What you are asked to do:
The listing must be copied out in full and exactly; no images go with it.

Available data:
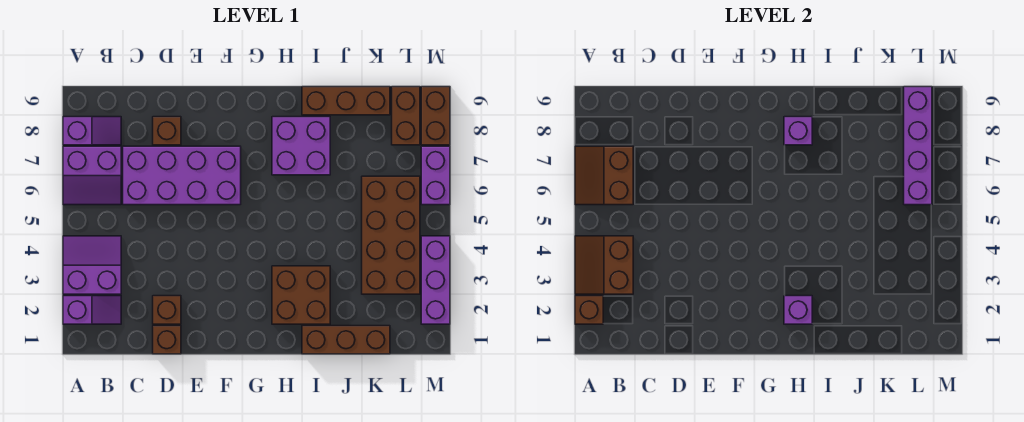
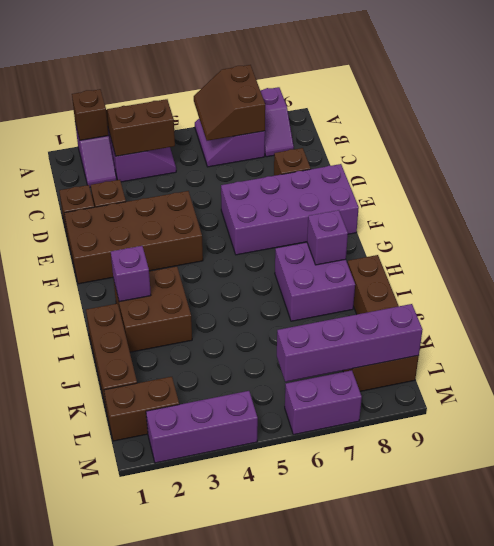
brown slope A6:B7 level 2 top B -> brown slope A6:B7 level 2 top 7
purple brick C6:F7 level 1 -> purple brick E6:F9 level 1
brown brick K3:L6 level 1 -> brown brick E1:F4 level 1
brown brick M8:M9 level 1 -> brown brick L1:L2 level 1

Answer for the task:
brown slope A6:B7 level 2 top B -> brown slope A6:B7 level 2 top 7
purple brick C6:F7 level 1 -> purple brick E6:F9 level 1
brown brick K3:L6 level 1 -> brown brick E1:F4 level 1
brown brick M8:M9 level 1 -> brown brick L1:L2 level 1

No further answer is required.